╭──

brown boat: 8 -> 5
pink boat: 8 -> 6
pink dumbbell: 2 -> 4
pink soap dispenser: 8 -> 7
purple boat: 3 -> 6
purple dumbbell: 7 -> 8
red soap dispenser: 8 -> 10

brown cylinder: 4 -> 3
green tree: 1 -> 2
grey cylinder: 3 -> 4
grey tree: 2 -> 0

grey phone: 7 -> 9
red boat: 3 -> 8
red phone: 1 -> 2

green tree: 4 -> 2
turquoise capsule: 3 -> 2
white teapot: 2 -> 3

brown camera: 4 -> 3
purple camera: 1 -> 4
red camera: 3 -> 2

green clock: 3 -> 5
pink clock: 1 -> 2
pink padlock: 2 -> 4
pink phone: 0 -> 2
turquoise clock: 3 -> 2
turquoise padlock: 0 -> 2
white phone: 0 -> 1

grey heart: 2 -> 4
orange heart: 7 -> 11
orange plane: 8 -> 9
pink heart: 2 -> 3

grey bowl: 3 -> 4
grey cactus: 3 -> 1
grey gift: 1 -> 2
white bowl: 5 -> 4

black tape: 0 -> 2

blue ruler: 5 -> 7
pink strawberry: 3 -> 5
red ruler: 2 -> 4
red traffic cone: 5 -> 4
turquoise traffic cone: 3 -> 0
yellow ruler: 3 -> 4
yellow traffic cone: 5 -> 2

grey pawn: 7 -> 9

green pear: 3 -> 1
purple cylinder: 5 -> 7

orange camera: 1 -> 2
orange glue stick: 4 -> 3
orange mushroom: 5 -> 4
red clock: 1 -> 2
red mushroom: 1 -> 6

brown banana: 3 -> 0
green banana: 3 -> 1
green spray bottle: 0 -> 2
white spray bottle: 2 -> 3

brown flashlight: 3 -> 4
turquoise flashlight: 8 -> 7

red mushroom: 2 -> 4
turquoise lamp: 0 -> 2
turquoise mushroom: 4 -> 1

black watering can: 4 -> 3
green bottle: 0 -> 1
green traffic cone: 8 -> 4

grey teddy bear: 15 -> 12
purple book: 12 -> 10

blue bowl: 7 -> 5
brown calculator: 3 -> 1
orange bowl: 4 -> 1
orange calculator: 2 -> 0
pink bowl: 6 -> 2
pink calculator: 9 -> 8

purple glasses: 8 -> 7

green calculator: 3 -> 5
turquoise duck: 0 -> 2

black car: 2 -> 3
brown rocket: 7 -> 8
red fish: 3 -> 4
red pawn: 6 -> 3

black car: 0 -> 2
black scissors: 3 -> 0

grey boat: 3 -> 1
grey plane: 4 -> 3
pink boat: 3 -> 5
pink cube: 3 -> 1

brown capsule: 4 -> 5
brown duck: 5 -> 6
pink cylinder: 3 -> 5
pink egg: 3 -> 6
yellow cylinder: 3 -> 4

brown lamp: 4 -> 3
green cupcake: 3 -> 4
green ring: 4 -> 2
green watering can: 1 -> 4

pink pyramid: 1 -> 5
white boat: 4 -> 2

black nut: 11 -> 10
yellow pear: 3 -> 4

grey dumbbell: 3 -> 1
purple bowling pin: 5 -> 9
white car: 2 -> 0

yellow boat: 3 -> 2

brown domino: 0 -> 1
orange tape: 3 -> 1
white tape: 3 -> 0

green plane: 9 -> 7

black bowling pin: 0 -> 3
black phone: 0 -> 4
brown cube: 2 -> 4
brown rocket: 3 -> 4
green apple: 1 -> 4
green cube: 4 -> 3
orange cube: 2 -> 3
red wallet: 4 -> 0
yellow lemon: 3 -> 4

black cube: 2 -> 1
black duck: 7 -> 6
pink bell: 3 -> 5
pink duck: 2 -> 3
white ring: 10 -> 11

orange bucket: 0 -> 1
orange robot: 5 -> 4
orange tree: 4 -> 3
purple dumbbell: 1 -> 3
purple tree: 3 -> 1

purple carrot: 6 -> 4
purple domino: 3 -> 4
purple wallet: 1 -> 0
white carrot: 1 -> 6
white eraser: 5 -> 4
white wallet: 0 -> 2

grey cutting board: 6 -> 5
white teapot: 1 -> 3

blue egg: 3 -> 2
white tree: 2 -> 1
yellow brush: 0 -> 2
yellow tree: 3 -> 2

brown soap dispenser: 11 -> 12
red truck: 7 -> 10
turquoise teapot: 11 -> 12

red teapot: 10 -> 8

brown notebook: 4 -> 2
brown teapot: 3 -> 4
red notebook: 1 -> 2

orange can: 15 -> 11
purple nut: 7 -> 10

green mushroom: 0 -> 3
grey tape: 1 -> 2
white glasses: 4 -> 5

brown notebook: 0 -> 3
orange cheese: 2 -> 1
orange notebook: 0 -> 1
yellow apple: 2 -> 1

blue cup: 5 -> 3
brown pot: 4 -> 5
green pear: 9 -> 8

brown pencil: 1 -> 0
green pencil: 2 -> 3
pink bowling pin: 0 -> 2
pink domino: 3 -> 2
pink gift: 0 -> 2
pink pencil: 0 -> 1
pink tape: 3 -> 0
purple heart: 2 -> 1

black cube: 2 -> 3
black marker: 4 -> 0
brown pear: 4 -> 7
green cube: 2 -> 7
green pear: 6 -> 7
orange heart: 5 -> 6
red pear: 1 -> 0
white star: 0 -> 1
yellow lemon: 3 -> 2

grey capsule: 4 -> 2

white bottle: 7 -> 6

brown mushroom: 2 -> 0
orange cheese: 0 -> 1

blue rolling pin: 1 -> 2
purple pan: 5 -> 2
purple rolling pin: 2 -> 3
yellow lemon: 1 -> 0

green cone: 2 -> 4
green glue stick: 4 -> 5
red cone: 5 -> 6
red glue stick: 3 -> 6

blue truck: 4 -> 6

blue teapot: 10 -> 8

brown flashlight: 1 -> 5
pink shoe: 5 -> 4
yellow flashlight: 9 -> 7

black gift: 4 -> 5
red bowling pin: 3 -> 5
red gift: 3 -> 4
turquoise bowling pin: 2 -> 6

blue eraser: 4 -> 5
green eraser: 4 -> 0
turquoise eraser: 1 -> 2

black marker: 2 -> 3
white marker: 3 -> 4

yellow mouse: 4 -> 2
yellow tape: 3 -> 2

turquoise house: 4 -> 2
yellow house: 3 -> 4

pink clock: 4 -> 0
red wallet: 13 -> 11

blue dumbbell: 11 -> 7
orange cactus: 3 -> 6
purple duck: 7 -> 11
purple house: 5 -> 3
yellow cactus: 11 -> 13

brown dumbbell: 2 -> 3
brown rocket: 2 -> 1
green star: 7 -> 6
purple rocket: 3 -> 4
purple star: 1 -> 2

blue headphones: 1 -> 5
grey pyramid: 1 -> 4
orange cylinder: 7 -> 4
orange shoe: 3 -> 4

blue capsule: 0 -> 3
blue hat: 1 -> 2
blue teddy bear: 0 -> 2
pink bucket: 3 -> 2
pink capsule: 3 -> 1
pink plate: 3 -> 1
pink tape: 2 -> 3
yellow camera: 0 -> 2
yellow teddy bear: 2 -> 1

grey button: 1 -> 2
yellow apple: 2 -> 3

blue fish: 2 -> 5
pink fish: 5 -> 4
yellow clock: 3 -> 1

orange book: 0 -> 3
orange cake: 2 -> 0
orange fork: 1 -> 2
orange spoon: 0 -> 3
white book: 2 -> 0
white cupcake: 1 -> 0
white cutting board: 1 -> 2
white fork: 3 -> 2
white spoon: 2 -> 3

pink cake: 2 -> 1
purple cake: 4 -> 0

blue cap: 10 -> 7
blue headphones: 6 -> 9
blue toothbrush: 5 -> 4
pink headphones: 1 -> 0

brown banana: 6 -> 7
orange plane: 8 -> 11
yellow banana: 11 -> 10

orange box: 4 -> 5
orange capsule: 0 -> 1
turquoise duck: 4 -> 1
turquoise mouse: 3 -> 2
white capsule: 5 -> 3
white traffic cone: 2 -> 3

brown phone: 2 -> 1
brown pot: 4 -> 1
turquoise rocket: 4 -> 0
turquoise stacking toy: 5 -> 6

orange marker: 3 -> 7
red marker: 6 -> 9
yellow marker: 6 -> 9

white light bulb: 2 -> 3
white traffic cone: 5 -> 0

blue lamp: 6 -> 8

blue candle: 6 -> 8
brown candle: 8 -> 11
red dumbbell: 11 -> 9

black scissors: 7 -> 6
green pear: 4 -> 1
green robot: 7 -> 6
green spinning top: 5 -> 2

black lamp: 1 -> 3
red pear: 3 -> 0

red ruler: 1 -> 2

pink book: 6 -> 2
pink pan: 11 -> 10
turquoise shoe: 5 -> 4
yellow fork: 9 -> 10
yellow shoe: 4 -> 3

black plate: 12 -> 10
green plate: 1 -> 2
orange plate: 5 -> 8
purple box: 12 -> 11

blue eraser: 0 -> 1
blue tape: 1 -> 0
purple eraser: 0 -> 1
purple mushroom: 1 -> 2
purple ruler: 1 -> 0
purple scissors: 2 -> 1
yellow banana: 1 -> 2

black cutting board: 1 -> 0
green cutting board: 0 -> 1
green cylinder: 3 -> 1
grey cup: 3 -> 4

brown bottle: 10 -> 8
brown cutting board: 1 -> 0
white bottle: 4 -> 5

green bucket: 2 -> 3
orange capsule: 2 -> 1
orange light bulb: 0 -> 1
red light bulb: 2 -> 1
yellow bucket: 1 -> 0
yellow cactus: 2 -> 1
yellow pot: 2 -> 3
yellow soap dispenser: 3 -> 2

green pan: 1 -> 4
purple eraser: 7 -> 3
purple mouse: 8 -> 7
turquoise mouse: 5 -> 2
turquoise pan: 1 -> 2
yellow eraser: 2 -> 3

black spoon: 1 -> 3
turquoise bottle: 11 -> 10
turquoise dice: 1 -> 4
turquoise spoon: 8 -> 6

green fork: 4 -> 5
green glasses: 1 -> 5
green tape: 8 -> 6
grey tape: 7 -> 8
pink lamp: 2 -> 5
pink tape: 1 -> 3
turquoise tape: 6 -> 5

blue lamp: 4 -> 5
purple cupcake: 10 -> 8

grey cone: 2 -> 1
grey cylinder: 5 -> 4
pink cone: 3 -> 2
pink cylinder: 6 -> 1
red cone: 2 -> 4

╰──

→ **DIRECTIONS FOR THIS TASK**: Transcribe the material exactly, stopping after the "green traffic cone: 8 -> 4" line.

→ **SOLUTION TO THIS EXERCISE**:
brown boat: 8 -> 5
pink boat: 8 -> 6
pink dumbbell: 2 -> 4
pink soap dispenser: 8 -> 7
purple boat: 3 -> 6
purple dumbbell: 7 -> 8
red soap dispenser: 8 -> 10

brown cylinder: 4 -> 3
green tree: 1 -> 2
grey cylinder: 3 -> 4
grey tree: 2 -> 0

grey phone: 7 -> 9
red boat: 3 -> 8
red phone: 1 -> 2

green tree: 4 -> 2
turquoise capsule: 3 -> 2
white teapot: 2 -> 3

brown camera: 4 -> 3
purple camera: 1 -> 4
red camera: 3 -> 2

green clock: 3 -> 5
pink clock: 1 -> 2
pink padlock: 2 -> 4
pink phone: 0 -> 2
turquoise clock: 3 -> 2
turquoise padlock: 0 -> 2
white phone: 0 -> 1

grey heart: 2 -> 4
orange heart: 7 -> 11
orange plane: 8 -> 9
pink heart: 2 -> 3

grey bowl: 3 -> 4
grey cactus: 3 -> 1
grey gift: 1 -> 2
white bowl: 5 -> 4

black tape: 0 -> 2

blue ruler: 5 -> 7
pink strawberry: 3 -> 5
red ruler: 2 -> 4
red traffic cone: 5 -> 4
turquoise traffic cone: 3 -> 0
yellow ruler: 3 -> 4
yellow traffic cone: 5 -> 2

grey pawn: 7 -> 9

green pear: 3 -> 1
purple cylinder: 5 -> 7

orange camera: 1 -> 2
orange glue stick: 4 -> 3
orange mushroom: 5 -> 4
red clock: 1 -> 2
red mushroom: 1 -> 6

brown banana: 3 -> 0
green banana: 3 -> 1
green spray bottle: 0 -> 2
white spray bottle: 2 -> 3

brown flashlight: 3 -> 4
turquoise flashlight: 8 -> 7

red mushroom: 2 -> 4
turquoise lamp: 0 -> 2
turquoise mushroom: 4 -> 1

black watering can: 4 -> 3
green bottle: 0 -> 1
green traffic cone: 8 -> 4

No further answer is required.